◆ INPUT ◆
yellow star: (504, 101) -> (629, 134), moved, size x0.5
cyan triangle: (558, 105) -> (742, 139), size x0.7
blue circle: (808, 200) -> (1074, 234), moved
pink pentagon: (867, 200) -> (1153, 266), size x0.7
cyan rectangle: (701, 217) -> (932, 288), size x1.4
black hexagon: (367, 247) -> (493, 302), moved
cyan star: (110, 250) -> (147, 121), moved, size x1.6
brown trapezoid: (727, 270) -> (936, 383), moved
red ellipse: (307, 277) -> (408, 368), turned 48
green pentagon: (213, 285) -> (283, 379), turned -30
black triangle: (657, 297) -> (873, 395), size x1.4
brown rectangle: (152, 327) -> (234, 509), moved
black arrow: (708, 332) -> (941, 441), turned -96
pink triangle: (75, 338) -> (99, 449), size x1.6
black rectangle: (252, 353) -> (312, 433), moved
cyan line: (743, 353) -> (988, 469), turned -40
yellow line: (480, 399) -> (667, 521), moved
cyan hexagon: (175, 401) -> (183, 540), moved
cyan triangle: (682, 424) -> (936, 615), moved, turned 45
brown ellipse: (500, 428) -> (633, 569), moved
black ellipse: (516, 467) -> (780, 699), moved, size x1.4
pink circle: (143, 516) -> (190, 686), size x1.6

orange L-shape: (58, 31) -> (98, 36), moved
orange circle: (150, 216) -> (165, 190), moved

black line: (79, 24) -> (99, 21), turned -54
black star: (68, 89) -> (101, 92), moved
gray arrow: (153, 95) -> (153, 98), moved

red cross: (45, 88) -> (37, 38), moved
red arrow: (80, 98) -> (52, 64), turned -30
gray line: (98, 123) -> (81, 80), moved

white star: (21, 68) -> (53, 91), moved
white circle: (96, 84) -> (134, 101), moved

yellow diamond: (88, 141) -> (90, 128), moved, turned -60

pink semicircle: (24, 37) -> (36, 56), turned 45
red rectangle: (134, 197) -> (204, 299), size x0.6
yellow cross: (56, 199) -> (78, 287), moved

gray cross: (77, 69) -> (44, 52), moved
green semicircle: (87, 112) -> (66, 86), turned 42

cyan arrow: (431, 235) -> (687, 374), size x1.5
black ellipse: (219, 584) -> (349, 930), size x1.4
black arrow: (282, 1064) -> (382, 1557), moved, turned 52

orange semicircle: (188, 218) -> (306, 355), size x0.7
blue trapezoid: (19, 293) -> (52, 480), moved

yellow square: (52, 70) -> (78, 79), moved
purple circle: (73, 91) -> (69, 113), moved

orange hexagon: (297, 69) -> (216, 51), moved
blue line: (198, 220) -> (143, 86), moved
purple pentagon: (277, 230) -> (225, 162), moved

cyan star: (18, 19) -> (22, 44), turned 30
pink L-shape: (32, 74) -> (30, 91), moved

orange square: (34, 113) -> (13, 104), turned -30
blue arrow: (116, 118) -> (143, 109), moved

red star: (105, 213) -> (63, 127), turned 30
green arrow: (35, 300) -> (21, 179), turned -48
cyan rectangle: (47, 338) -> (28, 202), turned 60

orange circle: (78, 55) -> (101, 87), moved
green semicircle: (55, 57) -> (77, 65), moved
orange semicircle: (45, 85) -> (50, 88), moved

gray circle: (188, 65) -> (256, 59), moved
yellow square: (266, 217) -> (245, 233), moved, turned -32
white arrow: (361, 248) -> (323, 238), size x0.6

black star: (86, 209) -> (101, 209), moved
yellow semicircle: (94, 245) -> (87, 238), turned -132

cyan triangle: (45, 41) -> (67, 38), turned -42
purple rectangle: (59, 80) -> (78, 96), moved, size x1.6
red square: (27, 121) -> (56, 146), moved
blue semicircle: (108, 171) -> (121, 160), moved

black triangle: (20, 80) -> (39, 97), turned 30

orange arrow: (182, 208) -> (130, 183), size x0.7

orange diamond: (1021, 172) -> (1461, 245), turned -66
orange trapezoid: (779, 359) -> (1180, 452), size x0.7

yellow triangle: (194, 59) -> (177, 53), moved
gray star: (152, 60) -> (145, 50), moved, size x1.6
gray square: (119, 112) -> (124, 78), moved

◆ ASSIGNMENT ◆
Everything from the line containing "gray circle: (188, 65) -> (256, 59), moved" through the last line of the listing must be reproduced exactly, and no other line.

◆ RESPONSE AREA ◆
gray circle: (188, 65) -> (256, 59), moved
yellow square: (266, 217) -> (245, 233), moved, turned -32
white arrow: (361, 248) -> (323, 238), size x0.6

black star: (86, 209) -> (101, 209), moved
yellow semicircle: (94, 245) -> (87, 238), turned -132

cyan triangle: (45, 41) -> (67, 38), turned -42
purple rectangle: (59, 80) -> (78, 96), moved, size x1.6
red square: (27, 121) -> (56, 146), moved
blue semicircle: (108, 171) -> (121, 160), moved

black triangle: (20, 80) -> (39, 97), turned 30

orange arrow: (182, 208) -> (130, 183), size x0.7

orange diamond: (1021, 172) -> (1461, 245), turned -66
orange trapezoid: (779, 359) -> (1180, 452), size x0.7

yellow triangle: (194, 59) -> (177, 53), moved
gray star: (152, 60) -> (145, 50), moved, size x1.6
gray square: (119, 112) -> (124, 78), moved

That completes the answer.